# WORK TO BE COMPLETED
Only the lines from the one containing "R220: 270 (GND, SUM) -> 270 (GND, VE2)" to the end of the records should be given again, word for word and in full.

# EXERCISE INPUTS
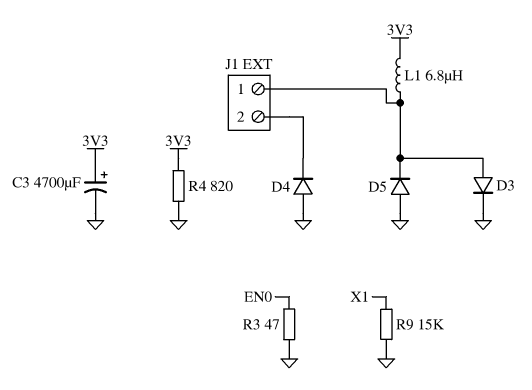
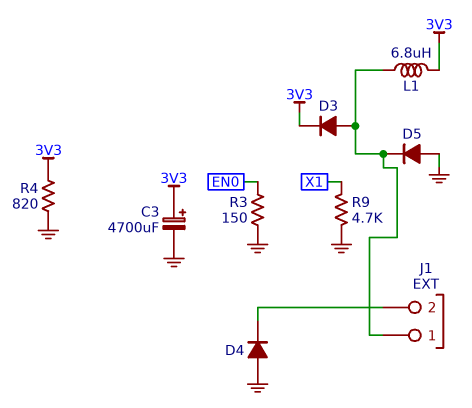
D3: diode (A J1/1, K GND) -> diode (A J1/1, K 3V3)
R3: 47 (EN0, GND) -> 150 (EN0, GND)
R9: 15k (GND, X1) -> 4.7k (GND, X1)

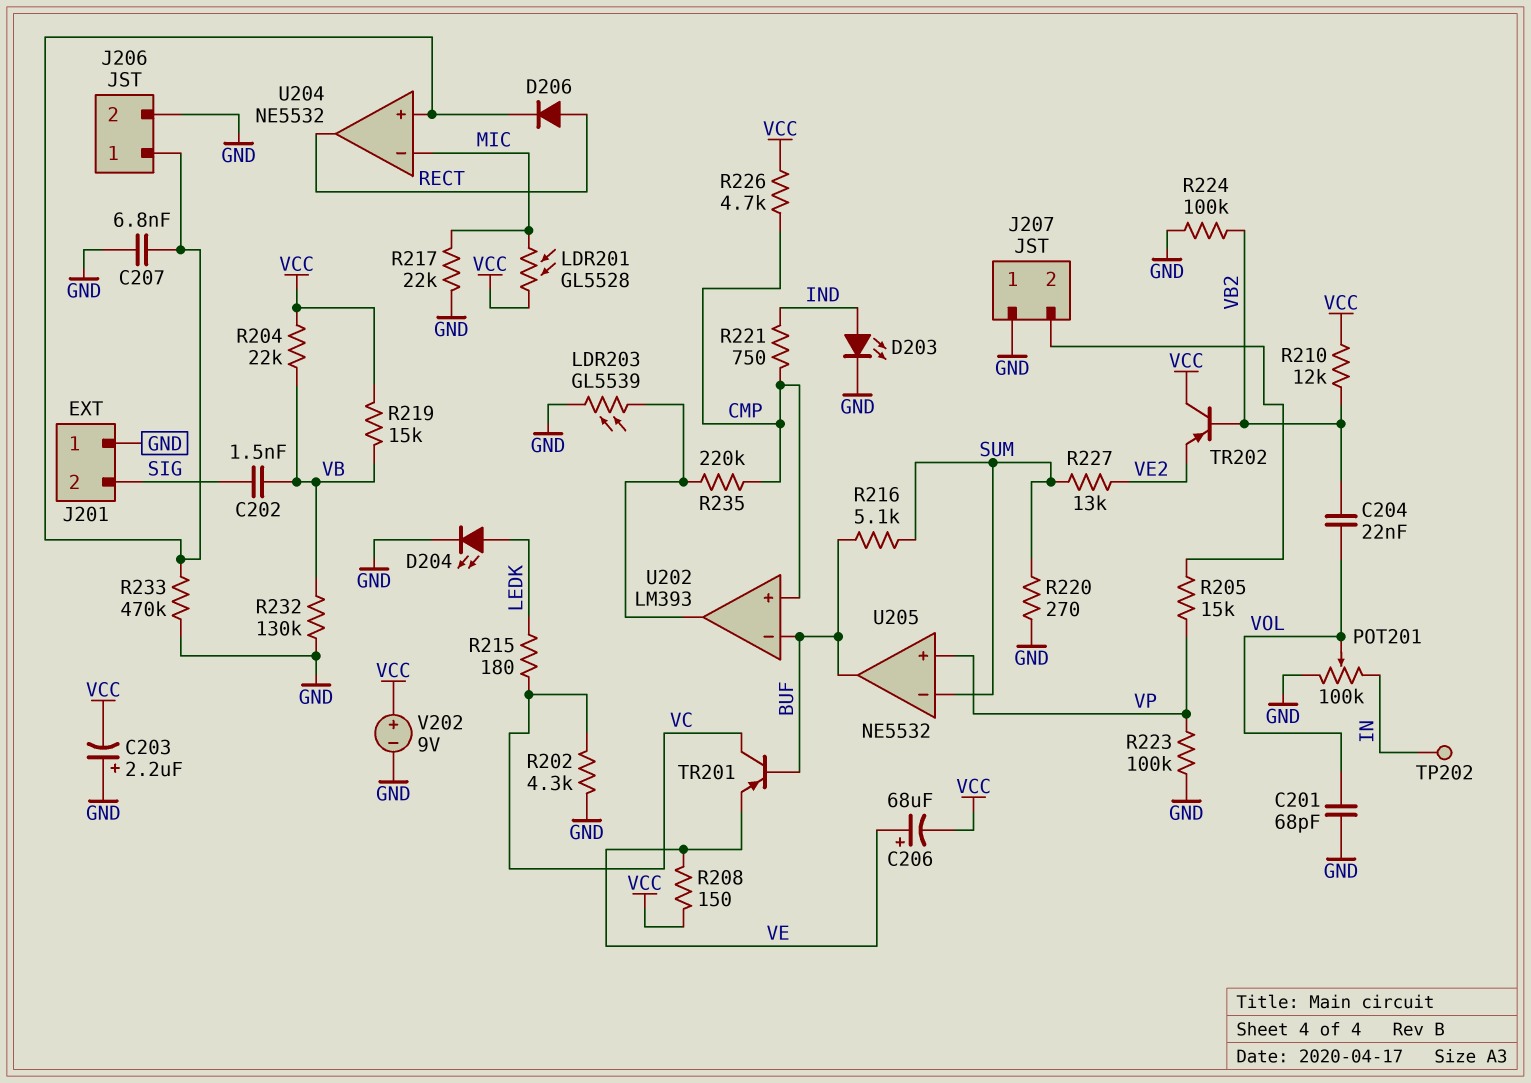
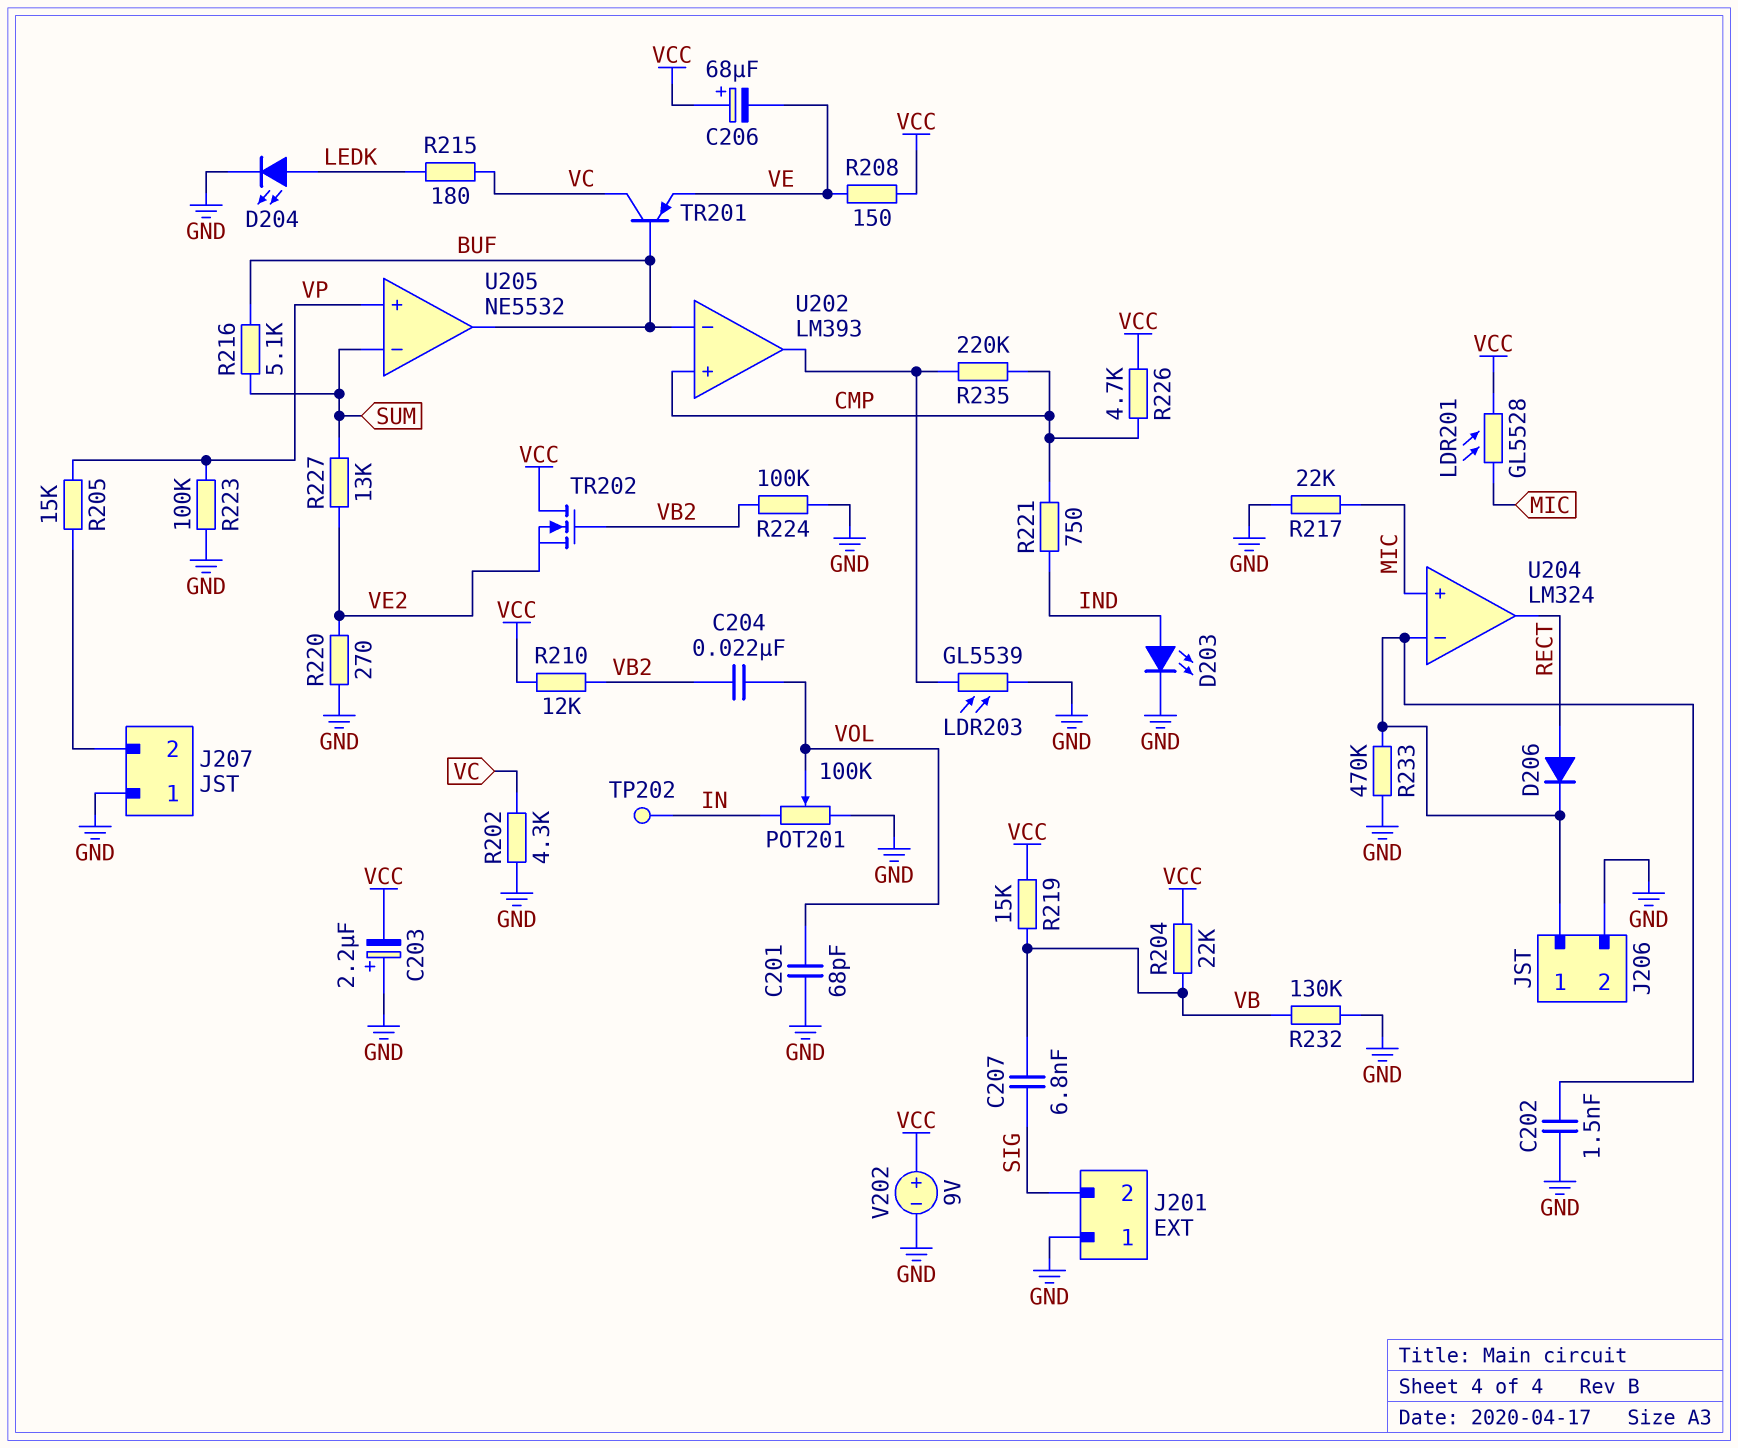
C202: 1.5nF (SIG, VB) -> 1.5nF (GND, J206/1)
C206: 68uF (plus VE, minus VCC) -> 68uF (plus VCC, minus VE)
C207: 6.8nF (GND, J206/1) -> 6.8nF (SIG, VB)
R220: 270 (GND, SUM) -> 270 (GND, VE2)
TR202: PNP (B VB2, C VCC, E VE2) -> NMOS (G VB2, D VCC, S VE2)
U204: NE5532 -> LM324
U204 pin in+: J206/1 -> MIC
U204 pin in-: MIC -> J206/1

# SOLUTION
R220: 270 (GND, SUM) -> 270 (GND, VE2)
TR202: PNP (B VB2, C VCC, E VE2) -> NMOS (G VB2, D VCC, S VE2)
U204: NE5532 -> LM324
U204 pin in+: J206/1 -> MIC
U204 pin in-: MIC -> J206/1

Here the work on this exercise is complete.